Exercise description | Copy each entry below exactly. No images.

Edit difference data
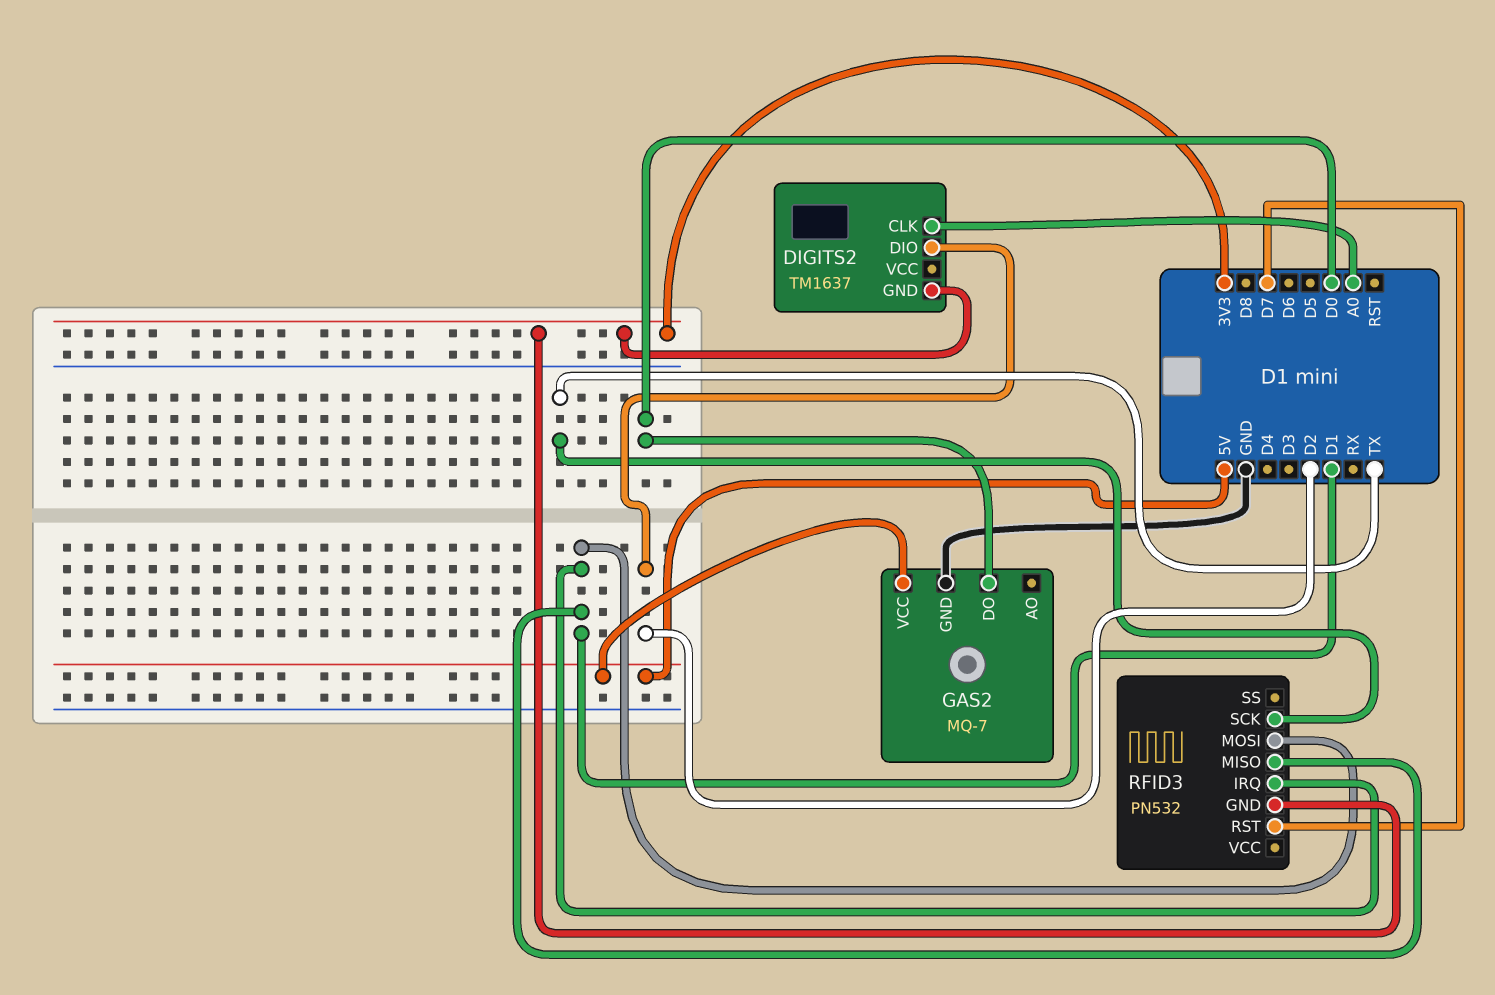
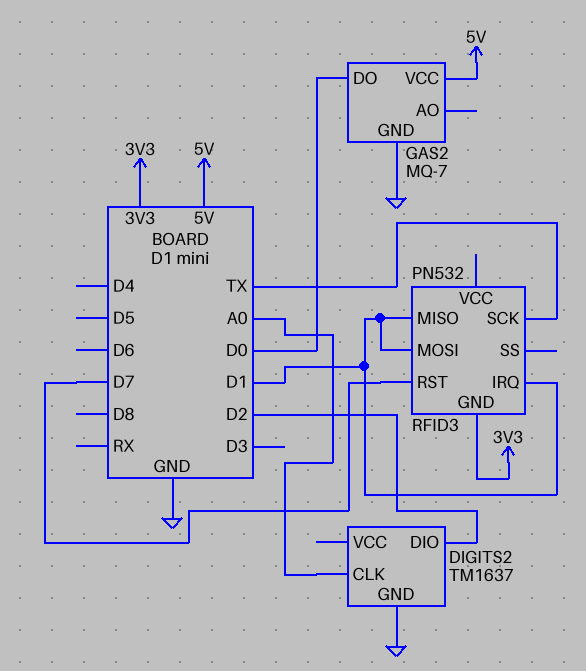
DIGITS2 pin GND: 3V3 -> GND

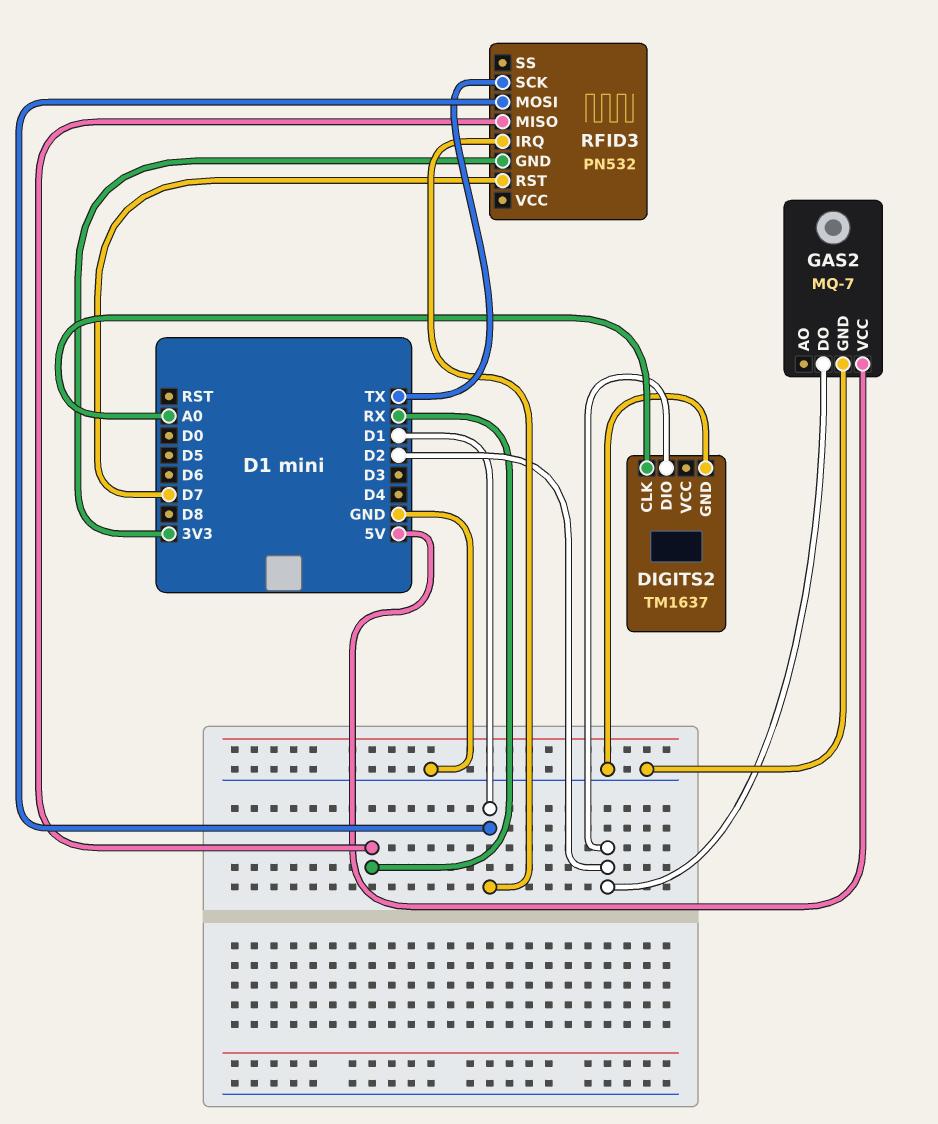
GAS2 pin DO: D0 -> D2
RFID3 pin MISO: D1 -> RX

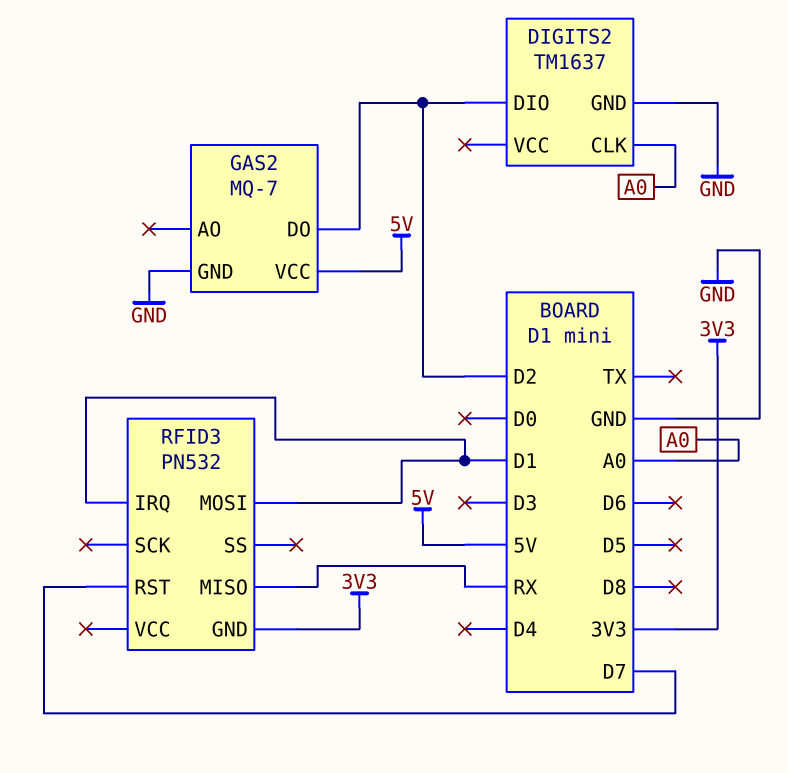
RFID3 pin SCK: TX -> none

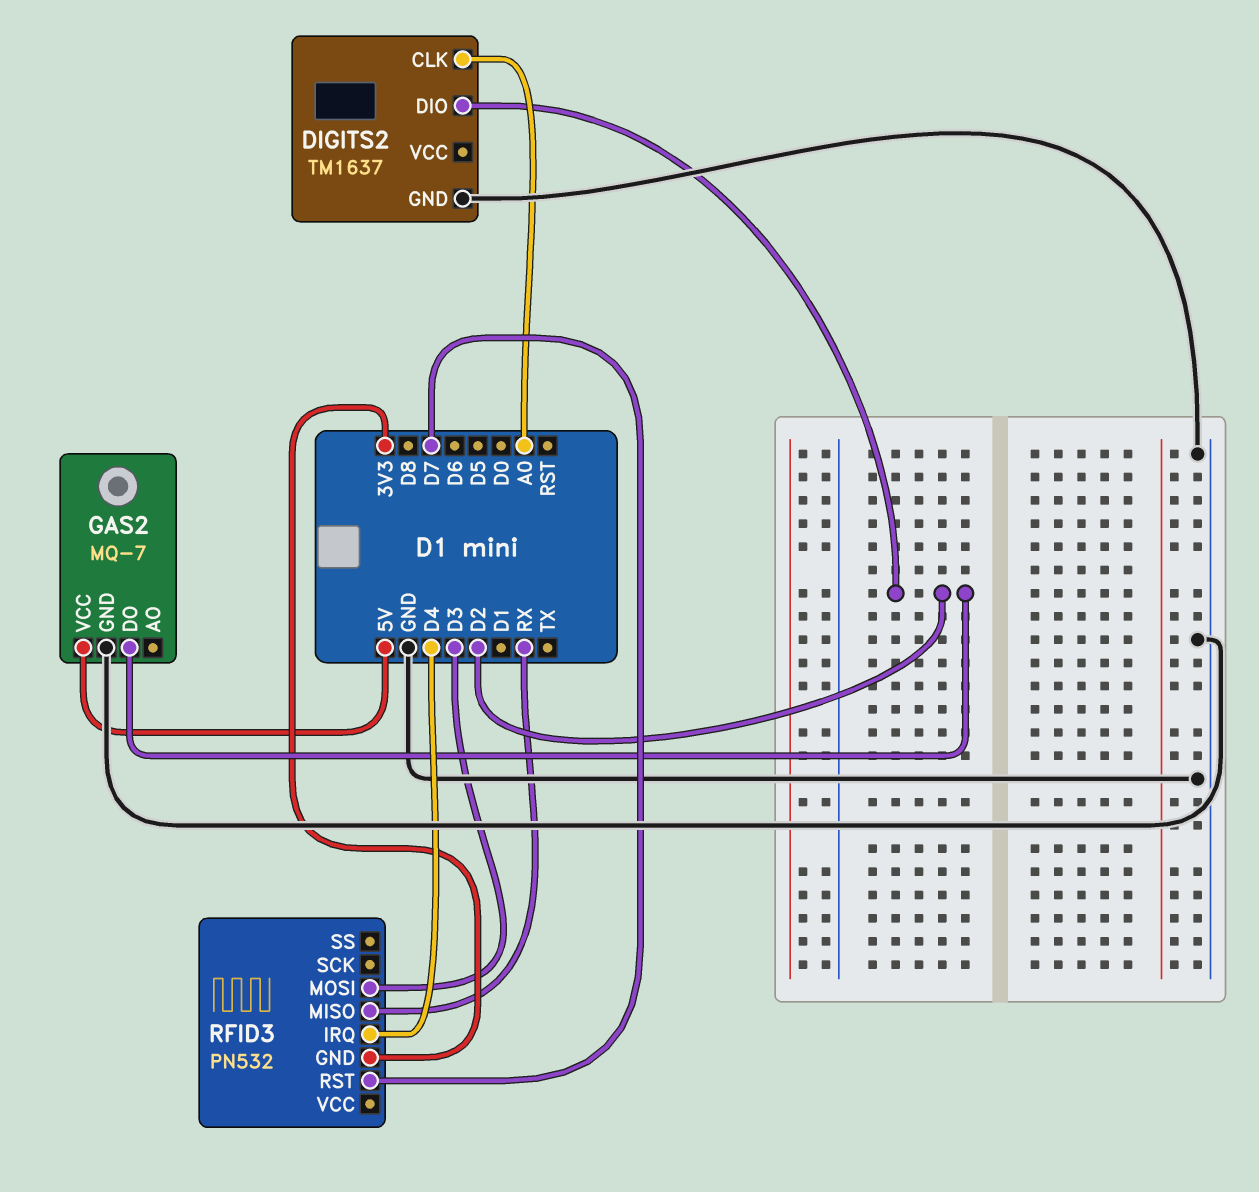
RFID3 pin IRQ: D1 -> D4
RFID3 pin MOSI: D1 -> D3

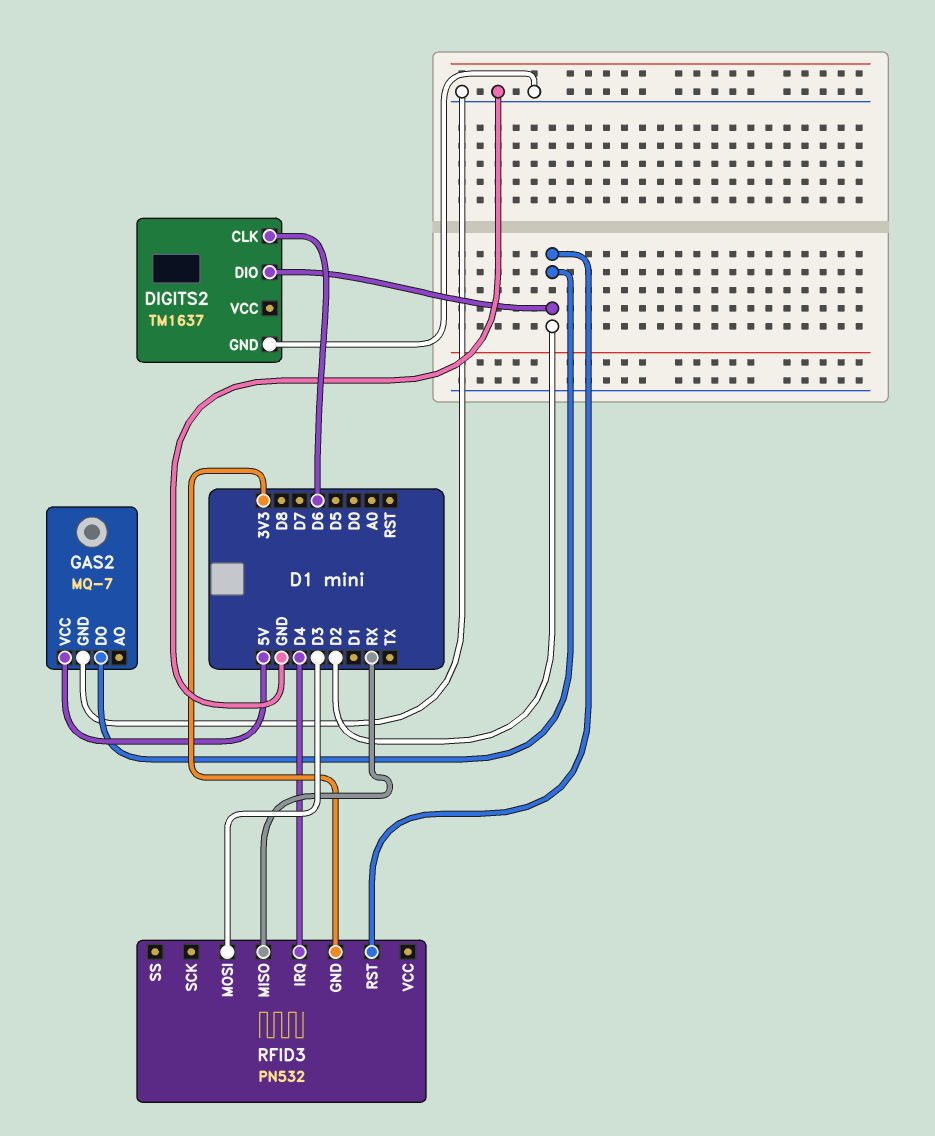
DIGITS2 pin CLK: A0 -> D6
RFID3 pin RST: D7 -> D2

Response to this exercise |
DIGITS2 pin GND: 3V3 -> GND

GAS2 pin DO: D0 -> D2
RFID3 pin MISO: D1 -> RX

RFID3 pin SCK: TX -> none

RFID3 pin IRQ: D1 -> D4
RFID3 pin MOSI: D1 -> D3

DIGITS2 pin CLK: A0 -> D6
RFID3 pin RST: D7 -> D2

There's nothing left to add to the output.